— Task brief —
What do the lines from the top of the data through the line with "blue marker: 1 -> 0" say? Quote them exactly and include both ends.

Start of Dataset

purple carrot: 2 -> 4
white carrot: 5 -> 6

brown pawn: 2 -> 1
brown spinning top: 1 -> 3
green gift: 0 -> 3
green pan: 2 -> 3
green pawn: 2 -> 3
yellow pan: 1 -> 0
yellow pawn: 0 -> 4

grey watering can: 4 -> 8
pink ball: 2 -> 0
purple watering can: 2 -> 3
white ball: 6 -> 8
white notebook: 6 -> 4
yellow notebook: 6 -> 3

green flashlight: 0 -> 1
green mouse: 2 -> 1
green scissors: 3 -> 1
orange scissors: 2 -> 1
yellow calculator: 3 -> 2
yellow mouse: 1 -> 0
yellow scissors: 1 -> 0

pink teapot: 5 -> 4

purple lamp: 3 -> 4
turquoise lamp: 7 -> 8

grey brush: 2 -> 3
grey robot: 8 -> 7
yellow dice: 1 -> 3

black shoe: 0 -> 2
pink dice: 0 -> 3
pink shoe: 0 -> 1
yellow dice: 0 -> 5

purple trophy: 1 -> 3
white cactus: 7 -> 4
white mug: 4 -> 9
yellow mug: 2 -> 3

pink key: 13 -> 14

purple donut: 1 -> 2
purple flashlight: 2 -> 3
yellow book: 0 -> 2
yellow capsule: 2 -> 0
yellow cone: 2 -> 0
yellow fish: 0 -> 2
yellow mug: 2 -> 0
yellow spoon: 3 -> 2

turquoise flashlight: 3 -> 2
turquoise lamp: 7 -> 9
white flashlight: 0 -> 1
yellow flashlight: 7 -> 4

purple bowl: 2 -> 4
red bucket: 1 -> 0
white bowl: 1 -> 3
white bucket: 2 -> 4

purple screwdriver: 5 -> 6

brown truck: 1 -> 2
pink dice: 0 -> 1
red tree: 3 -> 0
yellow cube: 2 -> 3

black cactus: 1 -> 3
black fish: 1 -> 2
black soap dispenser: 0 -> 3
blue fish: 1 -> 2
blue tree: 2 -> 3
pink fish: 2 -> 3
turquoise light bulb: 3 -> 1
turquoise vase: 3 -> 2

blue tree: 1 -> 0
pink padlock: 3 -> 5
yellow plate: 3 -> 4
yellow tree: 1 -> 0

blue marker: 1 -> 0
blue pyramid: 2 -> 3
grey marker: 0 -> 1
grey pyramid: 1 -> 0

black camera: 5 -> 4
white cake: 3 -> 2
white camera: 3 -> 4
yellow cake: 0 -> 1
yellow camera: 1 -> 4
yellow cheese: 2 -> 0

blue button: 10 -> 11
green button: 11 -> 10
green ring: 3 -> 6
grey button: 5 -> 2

End of Dataset

— Solution below —
purple carrot: 2 -> 4
white carrot: 5 -> 6

brown pawn: 2 -> 1
brown spinning top: 1 -> 3
green gift: 0 -> 3
green pan: 2 -> 3
green pawn: 2 -> 3
yellow pan: 1 -> 0
yellow pawn: 0 -> 4

grey watering can: 4 -> 8
pink ball: 2 -> 0
purple watering can: 2 -> 3
white ball: 6 -> 8
white notebook: 6 -> 4
yellow notebook: 6 -> 3

green flashlight: 0 -> 1
green mouse: 2 -> 1
green scissors: 3 -> 1
orange scissors: 2 -> 1
yellow calculator: 3 -> 2
yellow mouse: 1 -> 0
yellow scissors: 1 -> 0

pink teapot: 5 -> 4

purple lamp: 3 -> 4
turquoise lamp: 7 -> 8

grey brush: 2 -> 3
grey robot: 8 -> 7
yellow dice: 1 -> 3

black shoe: 0 -> 2
pink dice: 0 -> 3
pink shoe: 0 -> 1
yellow dice: 0 -> 5

purple trophy: 1 -> 3
white cactus: 7 -> 4
white mug: 4 -> 9
yellow mug: 2 -> 3

pink key: 13 -> 14

purple donut: 1 -> 2
purple flashlight: 2 -> 3
yellow book: 0 -> 2
yellow capsule: 2 -> 0
yellow cone: 2 -> 0
yellow fish: 0 -> 2
yellow mug: 2 -> 0
yellow spoon: 3 -> 2

turquoise flashlight: 3 -> 2
turquoise lamp: 7 -> 9
white flashlight: 0 -> 1
yellow flashlight: 7 -> 4

purple bowl: 2 -> 4
red bucket: 1 -> 0
white bowl: 1 -> 3
white bucket: 2 -> 4

purple screwdriver: 5 -> 6

brown truck: 1 -> 2
pink dice: 0 -> 1
red tree: 3 -> 0
yellow cube: 2 -> 3

black cactus: 1 -> 3
black fish: 1 -> 2
black soap dispenser: 0 -> 3
blue fish: 1 -> 2
blue tree: 2 -> 3
pink fish: 2 -> 3
turquoise light bulb: 3 -> 1
turquoise vase: 3 -> 2

blue tree: 1 -> 0
pink padlock: 3 -> 5
yellow plate: 3 -> 4
yellow tree: 1 -> 0

blue marker: 1 -> 0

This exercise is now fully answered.